** Data excerpts follows **

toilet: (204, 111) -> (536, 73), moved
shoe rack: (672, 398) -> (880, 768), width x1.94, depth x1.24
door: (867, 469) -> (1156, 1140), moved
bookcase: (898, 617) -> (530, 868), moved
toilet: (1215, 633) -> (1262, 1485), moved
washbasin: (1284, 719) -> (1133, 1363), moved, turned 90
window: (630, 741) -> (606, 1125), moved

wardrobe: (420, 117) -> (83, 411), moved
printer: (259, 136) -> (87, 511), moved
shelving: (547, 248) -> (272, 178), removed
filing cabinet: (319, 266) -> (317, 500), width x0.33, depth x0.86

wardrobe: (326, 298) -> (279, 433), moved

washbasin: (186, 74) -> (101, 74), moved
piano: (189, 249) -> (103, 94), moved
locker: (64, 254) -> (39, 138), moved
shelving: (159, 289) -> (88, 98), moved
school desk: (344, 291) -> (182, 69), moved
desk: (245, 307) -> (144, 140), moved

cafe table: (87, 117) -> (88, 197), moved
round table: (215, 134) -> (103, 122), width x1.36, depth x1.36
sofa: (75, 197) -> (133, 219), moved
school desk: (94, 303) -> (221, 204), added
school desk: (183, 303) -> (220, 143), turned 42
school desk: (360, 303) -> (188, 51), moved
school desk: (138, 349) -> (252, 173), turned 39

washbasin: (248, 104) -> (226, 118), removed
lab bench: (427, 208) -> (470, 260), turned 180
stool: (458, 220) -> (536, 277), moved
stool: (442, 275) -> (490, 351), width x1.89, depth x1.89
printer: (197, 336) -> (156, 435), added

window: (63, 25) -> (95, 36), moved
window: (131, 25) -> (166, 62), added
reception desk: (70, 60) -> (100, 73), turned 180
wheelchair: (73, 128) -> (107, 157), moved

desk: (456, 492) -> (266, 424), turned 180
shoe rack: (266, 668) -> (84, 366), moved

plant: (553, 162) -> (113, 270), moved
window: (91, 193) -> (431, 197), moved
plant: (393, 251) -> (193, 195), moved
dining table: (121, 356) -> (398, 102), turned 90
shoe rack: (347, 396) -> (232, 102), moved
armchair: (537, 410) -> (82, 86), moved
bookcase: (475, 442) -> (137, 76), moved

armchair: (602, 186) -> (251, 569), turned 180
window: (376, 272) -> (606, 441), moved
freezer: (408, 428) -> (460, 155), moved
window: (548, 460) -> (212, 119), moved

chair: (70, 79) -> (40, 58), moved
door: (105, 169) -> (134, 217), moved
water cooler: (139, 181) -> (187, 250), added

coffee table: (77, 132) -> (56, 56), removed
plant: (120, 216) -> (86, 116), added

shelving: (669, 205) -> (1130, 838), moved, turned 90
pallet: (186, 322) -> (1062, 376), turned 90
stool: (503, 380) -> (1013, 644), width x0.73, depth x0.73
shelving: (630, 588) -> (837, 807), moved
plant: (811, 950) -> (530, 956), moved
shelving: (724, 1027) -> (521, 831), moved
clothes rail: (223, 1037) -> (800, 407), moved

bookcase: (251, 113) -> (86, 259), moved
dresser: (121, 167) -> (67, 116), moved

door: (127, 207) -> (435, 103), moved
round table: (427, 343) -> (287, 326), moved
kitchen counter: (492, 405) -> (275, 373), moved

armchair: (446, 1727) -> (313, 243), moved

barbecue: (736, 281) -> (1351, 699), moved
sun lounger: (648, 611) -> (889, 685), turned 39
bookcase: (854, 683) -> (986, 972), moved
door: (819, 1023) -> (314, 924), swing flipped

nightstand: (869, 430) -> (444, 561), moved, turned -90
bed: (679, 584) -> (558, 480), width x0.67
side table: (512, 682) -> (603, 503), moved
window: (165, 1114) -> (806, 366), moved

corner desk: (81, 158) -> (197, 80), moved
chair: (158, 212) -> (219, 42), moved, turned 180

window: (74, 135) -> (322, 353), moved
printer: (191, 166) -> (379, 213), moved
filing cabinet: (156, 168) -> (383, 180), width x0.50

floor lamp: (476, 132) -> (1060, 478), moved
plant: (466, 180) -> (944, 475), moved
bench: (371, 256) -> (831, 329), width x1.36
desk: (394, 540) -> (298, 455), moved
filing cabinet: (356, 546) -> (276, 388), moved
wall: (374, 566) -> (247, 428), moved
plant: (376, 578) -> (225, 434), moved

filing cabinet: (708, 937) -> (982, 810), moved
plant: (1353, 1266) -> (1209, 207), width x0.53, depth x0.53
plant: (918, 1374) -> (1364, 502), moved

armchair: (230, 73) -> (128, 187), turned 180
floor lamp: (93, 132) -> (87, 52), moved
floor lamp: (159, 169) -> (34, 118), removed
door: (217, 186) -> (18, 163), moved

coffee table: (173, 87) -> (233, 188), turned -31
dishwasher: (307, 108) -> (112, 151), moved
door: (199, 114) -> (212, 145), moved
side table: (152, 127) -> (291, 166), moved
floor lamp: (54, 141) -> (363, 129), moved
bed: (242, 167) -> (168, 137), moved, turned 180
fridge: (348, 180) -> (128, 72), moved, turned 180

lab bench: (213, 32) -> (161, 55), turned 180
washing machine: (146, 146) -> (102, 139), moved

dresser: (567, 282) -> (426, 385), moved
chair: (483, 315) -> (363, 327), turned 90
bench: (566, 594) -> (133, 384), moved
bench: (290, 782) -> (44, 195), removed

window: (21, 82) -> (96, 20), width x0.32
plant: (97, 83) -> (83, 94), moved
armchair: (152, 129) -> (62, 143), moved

** End of Data excerpts **

▶ _Your goal_:
Line by line, retype all the entries exactly as they are shown.

▶ _Response area_:
toilet: (204, 111) -> (536, 73), moved
shoe rack: (672, 398) -> (880, 768), width x1.94, depth x1.24
door: (867, 469) -> (1156, 1140), moved
bookcase: (898, 617) -> (530, 868), moved
toilet: (1215, 633) -> (1262, 1485), moved
washbasin: (1284, 719) -> (1133, 1363), moved, turned 90
window: (630, 741) -> (606, 1125), moved

wardrobe: (420, 117) -> (83, 411), moved
printer: (259, 136) -> (87, 511), moved
shelving: (547, 248) -> (272, 178), removed
filing cabinet: (319, 266) -> (317, 500), width x0.33, depth x0.86

wardrobe: (326, 298) -> (279, 433), moved

washbasin: (186, 74) -> (101, 74), moved
piano: (189, 249) -> (103, 94), moved
locker: (64, 254) -> (39, 138), moved
shelving: (159, 289) -> (88, 98), moved
school desk: (344, 291) -> (182, 69), moved
desk: (245, 307) -> (144, 140), moved

cafe table: (87, 117) -> (88, 197), moved
round table: (215, 134) -> (103, 122), width x1.36, depth x1.36
sofa: (75, 197) -> (133, 219), moved
school desk: (94, 303) -> (221, 204), added
school desk: (183, 303) -> (220, 143), turned 42
school desk: (360, 303) -> (188, 51), moved
school desk: (138, 349) -> (252, 173), turned 39

washbasin: (248, 104) -> (226, 118), removed
lab bench: (427, 208) -> (470, 260), turned 180
stool: (458, 220) -> (536, 277), moved
stool: (442, 275) -> (490, 351), width x1.89, depth x1.89
printer: (197, 336) -> (156, 435), added

window: (63, 25) -> (95, 36), moved
window: (131, 25) -> (166, 62), added
reception desk: (70, 60) -> (100, 73), turned 180
wheelchair: (73, 128) -> (107, 157), moved

desk: (456, 492) -> (266, 424), turned 180
shoe rack: (266, 668) -> (84, 366), moved

plant: (553, 162) -> (113, 270), moved
window: (91, 193) -> (431, 197), moved
plant: (393, 251) -> (193, 195), moved
dining table: (121, 356) -> (398, 102), turned 90
shoe rack: (347, 396) -> (232, 102), moved
armchair: (537, 410) -> (82, 86), moved
bookcase: (475, 442) -> (137, 76), moved

armchair: (602, 186) -> (251, 569), turned 180
window: (376, 272) -> (606, 441), moved
freezer: (408, 428) -> (460, 155), moved
window: (548, 460) -> (212, 119), moved

chair: (70, 79) -> (40, 58), moved
door: (105, 169) -> (134, 217), moved
water cooler: (139, 181) -> (187, 250), added

coffee table: (77, 132) -> (56, 56), removed
plant: (120, 216) -> (86, 116), added

shelving: (669, 205) -> (1130, 838), moved, turned 90
pallet: (186, 322) -> (1062, 376), turned 90
stool: (503, 380) -> (1013, 644), width x0.73, depth x0.73
shelving: (630, 588) -> (837, 807), moved
plant: (811, 950) -> (530, 956), moved
shelving: (724, 1027) -> (521, 831), moved
clothes rail: (223, 1037) -> (800, 407), moved

bookcase: (251, 113) -> (86, 259), moved
dresser: (121, 167) -> (67, 116), moved

door: (127, 207) -> (435, 103), moved
round table: (427, 343) -> (287, 326), moved
kitchen counter: (492, 405) -> (275, 373), moved

armchair: (446, 1727) -> (313, 243), moved

barbecue: (736, 281) -> (1351, 699), moved
sun lounger: (648, 611) -> (889, 685), turned 39
bookcase: (854, 683) -> (986, 972), moved
door: (819, 1023) -> (314, 924), swing flipped

nightstand: (869, 430) -> (444, 561), moved, turned -90
bed: (679, 584) -> (558, 480), width x0.67
side table: (512, 682) -> (603, 503), moved
window: (165, 1114) -> (806, 366), moved

corner desk: (81, 158) -> (197, 80), moved
chair: (158, 212) -> (219, 42), moved, turned 180

window: (74, 135) -> (322, 353), moved
printer: (191, 166) -> (379, 213), moved
filing cabinet: (156, 168) -> (383, 180), width x0.50

floor lamp: (476, 132) -> (1060, 478), moved
plant: (466, 180) -> (944, 475), moved
bench: (371, 256) -> (831, 329), width x1.36
desk: (394, 540) -> (298, 455), moved
filing cabinet: (356, 546) -> (276, 388), moved
wall: (374, 566) -> (247, 428), moved
plant: (376, 578) -> (225, 434), moved

filing cabinet: (708, 937) -> (982, 810), moved
plant: (1353, 1266) -> (1209, 207), width x0.53, depth x0.53
plant: (918, 1374) -> (1364, 502), moved

armchair: (230, 73) -> (128, 187), turned 180
floor lamp: (93, 132) -> (87, 52), moved
floor lamp: (159, 169) -> (34, 118), removed
door: (217, 186) -> (18, 163), moved

coffee table: (173, 87) -> (233, 188), turned -31
dishwasher: (307, 108) -> (112, 151), moved
door: (199, 114) -> (212, 145), moved
side table: (152, 127) -> (291, 166), moved
floor lamp: (54, 141) -> (363, 129), moved
bed: (242, 167) -> (168, 137), moved, turned 180
fridge: (348, 180) -> (128, 72), moved, turned 180

lab bench: (213, 32) -> (161, 55), turned 180
washing machine: (146, 146) -> (102, 139), moved

dresser: (567, 282) -> (426, 385), moved
chair: (483, 315) -> (363, 327), turned 90
bench: (566, 594) -> (133, 384), moved
bench: (290, 782) -> (44, 195), removed

window: (21, 82) -> (96, 20), width x0.32
plant: (97, 83) -> (83, 94), moved
armchair: (152, 129) -> (62, 143), moved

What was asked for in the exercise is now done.